-- Dataset extract follows --
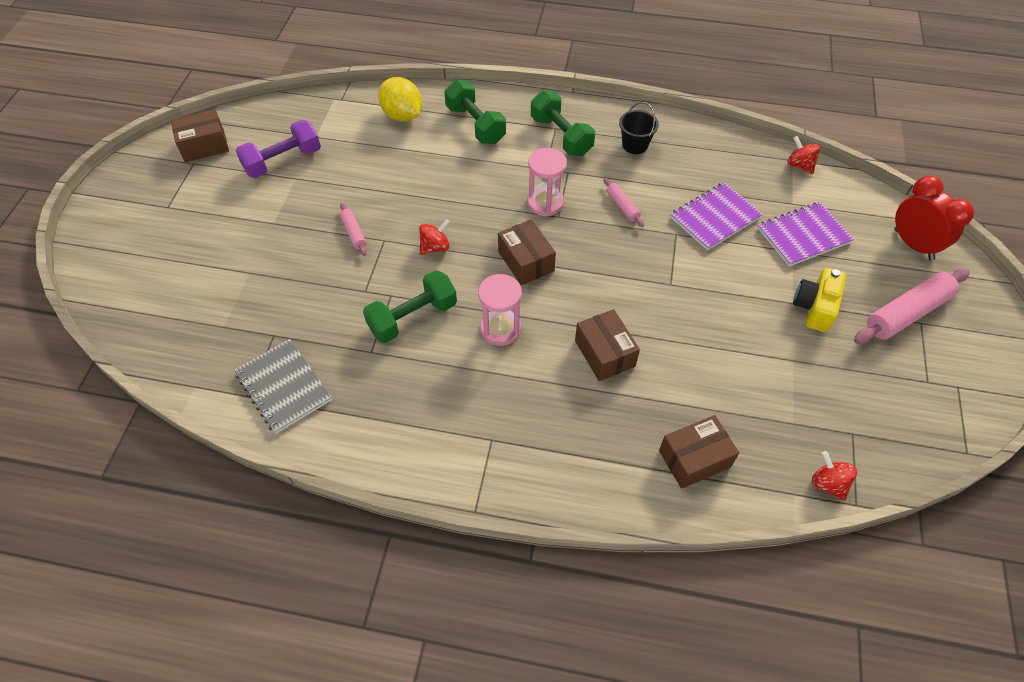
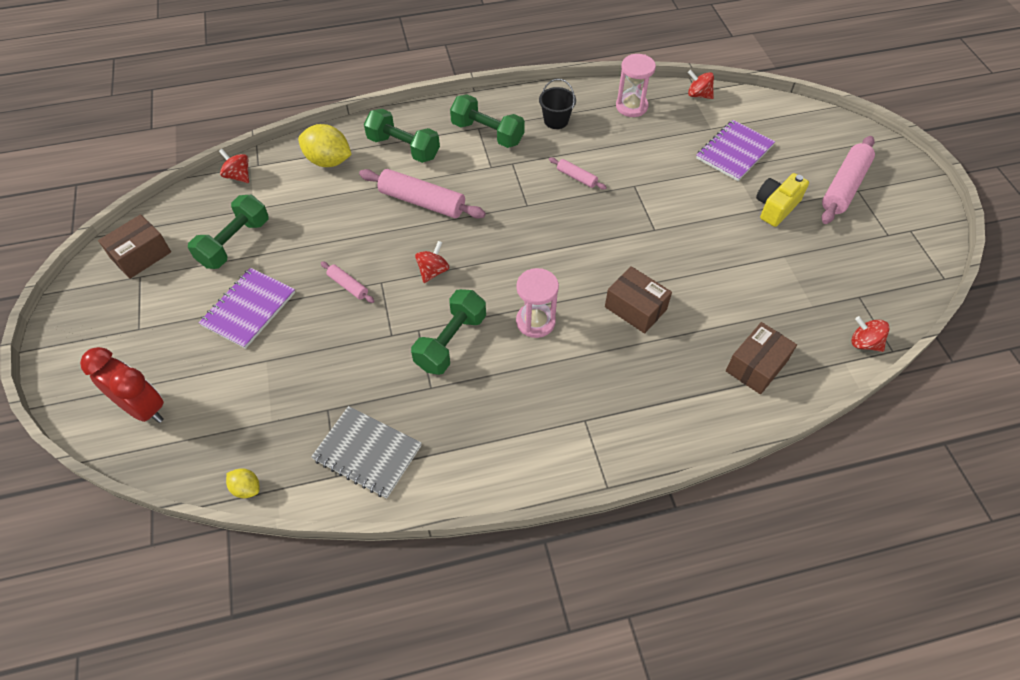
camera: 25 degrees left, 0 degrees up
(171, 375) = (246, 488): none -> yellow lemon
(283, 161) = (235, 243): purple dumbbell -> green dumbbell
(319, 104) = (238, 176): none -> red spinning top
(463, 180) = (422, 202): none -> pink rolling pin
(526, 261) = (522, 254): brown box -> none
(545, 203) = (508, 197): pink hourglass -> pink hourglass (631, 106)
(715, 218) = (657, 161): purple notebook -> purple notebook (249, 309)
(814, 307) = (776, 207): yellow camera -> yellow camera turned 45 degrees clockwise
(913, 244) = (818, 131): red clock -> red clock (143, 408)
-- Dataset extract concluded --
◆ **Problem description**: Nothing but the listing, copied exactly and stripped of its images, should appear in the response.

◆ **Solved exercise**:
camera: 25 degrees left, 0 degrees up
(171, 375) = (246, 488): none -> yellow lemon
(283, 161) = (235, 243): purple dumbbell -> green dumbbell
(319, 104) = (238, 176): none -> red spinning top
(463, 180) = (422, 202): none -> pink rolling pin
(526, 261) = (522, 254): brown box -> none
(545, 203) = (508, 197): pink hourglass -> pink hourglass (631, 106)
(715, 218) = (657, 161): purple notebook -> purple notebook (249, 309)
(814, 307) = (776, 207): yellow camera -> yellow camera turned 45 degrees clockwise
(913, 244) = (818, 131): red clock -> red clock (143, 408)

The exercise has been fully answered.